[[ DATA TO USE open ]]

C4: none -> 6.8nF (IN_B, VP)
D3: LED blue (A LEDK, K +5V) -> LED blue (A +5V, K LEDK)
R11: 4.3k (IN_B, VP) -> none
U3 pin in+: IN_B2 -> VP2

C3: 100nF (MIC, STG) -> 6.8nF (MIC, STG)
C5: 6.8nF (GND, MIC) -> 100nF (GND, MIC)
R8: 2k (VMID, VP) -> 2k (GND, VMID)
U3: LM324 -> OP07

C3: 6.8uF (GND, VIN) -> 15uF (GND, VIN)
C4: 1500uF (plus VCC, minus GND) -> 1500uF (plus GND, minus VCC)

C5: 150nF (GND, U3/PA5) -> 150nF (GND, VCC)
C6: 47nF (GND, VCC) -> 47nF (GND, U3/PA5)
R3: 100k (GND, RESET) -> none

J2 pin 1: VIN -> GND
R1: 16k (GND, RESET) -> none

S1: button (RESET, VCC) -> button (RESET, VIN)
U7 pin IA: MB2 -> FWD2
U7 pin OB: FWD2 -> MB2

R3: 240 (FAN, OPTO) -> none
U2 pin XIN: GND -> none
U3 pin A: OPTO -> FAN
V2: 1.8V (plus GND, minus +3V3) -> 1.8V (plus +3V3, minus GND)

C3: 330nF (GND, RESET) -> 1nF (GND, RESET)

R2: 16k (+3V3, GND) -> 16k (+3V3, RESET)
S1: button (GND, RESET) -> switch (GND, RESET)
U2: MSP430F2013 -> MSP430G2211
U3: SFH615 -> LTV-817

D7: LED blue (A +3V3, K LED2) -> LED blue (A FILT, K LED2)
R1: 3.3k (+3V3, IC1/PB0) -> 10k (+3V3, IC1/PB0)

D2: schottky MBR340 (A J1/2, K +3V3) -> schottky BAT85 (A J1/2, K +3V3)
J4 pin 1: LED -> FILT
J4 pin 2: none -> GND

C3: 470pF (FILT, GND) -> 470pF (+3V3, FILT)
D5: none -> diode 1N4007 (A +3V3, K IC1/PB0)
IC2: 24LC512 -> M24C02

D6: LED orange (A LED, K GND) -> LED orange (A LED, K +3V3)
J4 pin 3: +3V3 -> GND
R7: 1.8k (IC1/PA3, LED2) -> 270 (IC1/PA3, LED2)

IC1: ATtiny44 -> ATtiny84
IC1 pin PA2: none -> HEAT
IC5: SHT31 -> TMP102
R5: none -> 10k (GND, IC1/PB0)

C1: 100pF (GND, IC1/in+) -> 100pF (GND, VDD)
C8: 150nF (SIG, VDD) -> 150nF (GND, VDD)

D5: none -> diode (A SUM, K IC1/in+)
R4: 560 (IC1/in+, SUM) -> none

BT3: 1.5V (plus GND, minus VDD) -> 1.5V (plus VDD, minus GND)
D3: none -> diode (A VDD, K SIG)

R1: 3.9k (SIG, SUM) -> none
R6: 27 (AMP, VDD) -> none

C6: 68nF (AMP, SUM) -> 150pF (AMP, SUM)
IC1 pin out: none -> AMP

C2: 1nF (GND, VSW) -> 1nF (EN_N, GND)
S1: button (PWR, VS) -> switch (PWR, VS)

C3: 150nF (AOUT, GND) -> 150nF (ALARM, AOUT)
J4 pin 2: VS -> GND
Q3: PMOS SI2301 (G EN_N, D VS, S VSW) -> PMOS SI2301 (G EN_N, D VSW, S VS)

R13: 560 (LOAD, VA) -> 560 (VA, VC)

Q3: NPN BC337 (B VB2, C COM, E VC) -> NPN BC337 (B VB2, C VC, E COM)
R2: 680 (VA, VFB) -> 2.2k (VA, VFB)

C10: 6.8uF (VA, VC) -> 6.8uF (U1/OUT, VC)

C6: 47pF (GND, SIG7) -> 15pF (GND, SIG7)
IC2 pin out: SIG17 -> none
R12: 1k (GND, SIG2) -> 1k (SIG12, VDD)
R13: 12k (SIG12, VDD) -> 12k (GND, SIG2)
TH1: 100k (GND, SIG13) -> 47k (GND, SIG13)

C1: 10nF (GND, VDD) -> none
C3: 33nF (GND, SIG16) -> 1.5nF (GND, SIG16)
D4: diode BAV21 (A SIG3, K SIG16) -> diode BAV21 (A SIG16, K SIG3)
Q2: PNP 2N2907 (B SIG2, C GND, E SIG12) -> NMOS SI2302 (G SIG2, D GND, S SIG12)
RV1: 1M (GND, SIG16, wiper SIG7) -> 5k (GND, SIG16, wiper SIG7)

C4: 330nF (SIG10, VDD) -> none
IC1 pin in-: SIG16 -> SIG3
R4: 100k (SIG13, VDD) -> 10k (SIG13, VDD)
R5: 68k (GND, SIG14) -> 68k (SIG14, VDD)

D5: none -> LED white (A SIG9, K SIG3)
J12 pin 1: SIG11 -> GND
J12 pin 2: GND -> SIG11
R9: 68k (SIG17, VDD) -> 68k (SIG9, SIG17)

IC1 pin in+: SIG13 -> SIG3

[[ DATA TO USE closed ]]

▶ [EXERCISE AIM] Using the material above, print every entry exactly as written.

▶ [ANSWER SPACE]
C4: none -> 6.8nF (IN_B, VP)
D3: LED blue (A LEDK, K +5V) -> LED blue (A +5V, K LEDK)
R11: 4.3k (IN_B, VP) -> none
U3 pin in+: IN_B2 -> VP2

C3: 100nF (MIC, STG) -> 6.8nF (MIC, STG)
C5: 6.8nF (GND, MIC) -> 100nF (GND, MIC)
R8: 2k (VMID, VP) -> 2k (GND, VMID)
U3: LM324 -> OP07

C3: 6.8uF (GND, VIN) -> 15uF (GND, VIN)
C4: 1500uF (plus VCC, minus GND) -> 1500uF (plus GND, minus VCC)

C5: 150nF (GND, U3/PA5) -> 150nF (GND, VCC)
C6: 47nF (GND, VCC) -> 47nF (GND, U3/PA5)
R3: 100k (GND, RESET) -> none

J2 pin 1: VIN -> GND
R1: 16k (GND, RESET) -> none

S1: button (RESET, VCC) -> button (RESET, VIN)
U7 pin IA: MB2 -> FWD2
U7 pin OB: FWD2 -> MB2

R3: 240 (FAN, OPTO) -> none
U2 pin XIN: GND -> none
U3 pin A: OPTO -> FAN
V2: 1.8V (plus GND, minus +3V3) -> 1.8V (plus +3V3, minus GND)

C3: 330nF (GND, RESET) -> 1nF (GND, RESET)

R2: 16k (+3V3, GND) -> 16k (+3V3, RESET)
S1: button (GND, RESET) -> switch (GND, RESET)
U2: MSP430F2013 -> MSP430G2211
U3: SFH615 -> LTV-817

D7: LED blue (A +3V3, K LED2) -> LED blue (A FILT, K LED2)
R1: 3.3k (+3V3, IC1/PB0) -> 10k (+3V3, IC1/PB0)

D2: schottky MBR340 (A J1/2, K +3V3) -> schottky BAT85 (A J1/2, K +3V3)
J4 pin 1: LED -> FILT
J4 pin 2: none -> GND

C3: 470pF (FILT, GND) -> 470pF (+3V3, FILT)
D5: none -> diode 1N4007 (A +3V3, K IC1/PB0)
IC2: 24LC512 -> M24C02

D6: LED orange (A LED, K GND) -> LED orange (A LED, K +3V3)
J4 pin 3: +3V3 -> GND
R7: 1.8k (IC1/PA3, LED2) -> 270 (IC1/PA3, LED2)

IC1: ATtiny44 -> ATtiny84
IC1 pin PA2: none -> HEAT
IC5: SHT31 -> TMP102
R5: none -> 10k (GND, IC1/PB0)

C1: 100pF (GND, IC1/in+) -> 100pF (GND, VDD)
C8: 150nF (SIG, VDD) -> 150nF (GND, VDD)

D5: none -> diode (A SUM, K IC1/in+)
R4: 560 (IC1/in+, SUM) -> none

BT3: 1.5V (plus GND, minus VDD) -> 1.5V (plus VDD, minus GND)
D3: none -> diode (A VDD, K SIG)

R1: 3.9k (SIG, SUM) -> none
R6: 27 (AMP, VDD) -> none

C6: 68nF (AMP, SUM) -> 150pF (AMP, SUM)
IC1 pin out: none -> AMP

C2: 1nF (GND, VSW) -> 1nF (EN_N, GND)
S1: button (PWR, VS) -> switch (PWR, VS)

C3: 150nF (AOUT, GND) -> 150nF (ALARM, AOUT)
J4 pin 2: VS -> GND
Q3: PMOS SI2301 (G EN_N, D VS, S VSW) -> PMOS SI2301 (G EN_N, D VSW, S VS)

R13: 560 (LOAD, VA) -> 560 (VA, VC)

Q3: NPN BC337 (B VB2, C COM, E VC) -> NPN BC337 (B VB2, C VC, E COM)
R2: 680 (VA, VFB) -> 2.2k (VA, VFB)

C10: 6.8uF (VA, VC) -> 6.8uF (U1/OUT, VC)

C6: 47pF (GND, SIG7) -> 15pF (GND, SIG7)
IC2 pin out: SIG17 -> none
R12: 1k (GND, SIG2) -> 1k (SIG12, VDD)
R13: 12k (SIG12, VDD) -> 12k (GND, SIG2)
TH1: 100k (GND, SIG13) -> 47k (GND, SIG13)

C1: 10nF (GND, VDD) -> none
C3: 33nF (GND, SIG16) -> 1.5nF (GND, SIG16)
D4: diode BAV21 (A SIG3, K SIG16) -> diode BAV21 (A SIG16, K SIG3)
Q2: PNP 2N2907 (B SIG2, C GND, E SIG12) -> NMOS SI2302 (G SIG2, D GND, S SIG12)
RV1: 1M (GND, SIG16, wiper SIG7) -> 5k (GND, SIG16, wiper SIG7)

C4: 330nF (SIG10, VDD) -> none
IC1 pin in-: SIG16 -> SIG3
R4: 100k (SIG13, VDD) -> 10k (SIG13, VDD)
R5: 68k (GND, SIG14) -> 68k (SIG14, VDD)

D5: none -> LED white (A SIG9, K SIG3)
J12 pin 1: SIG11 -> GND
J12 pin 2: GND -> SIG11
R9: 68k (SIG17, VDD) -> 68k (SIG9, SIG17)

IC1 pin in+: SIG13 -> SIG3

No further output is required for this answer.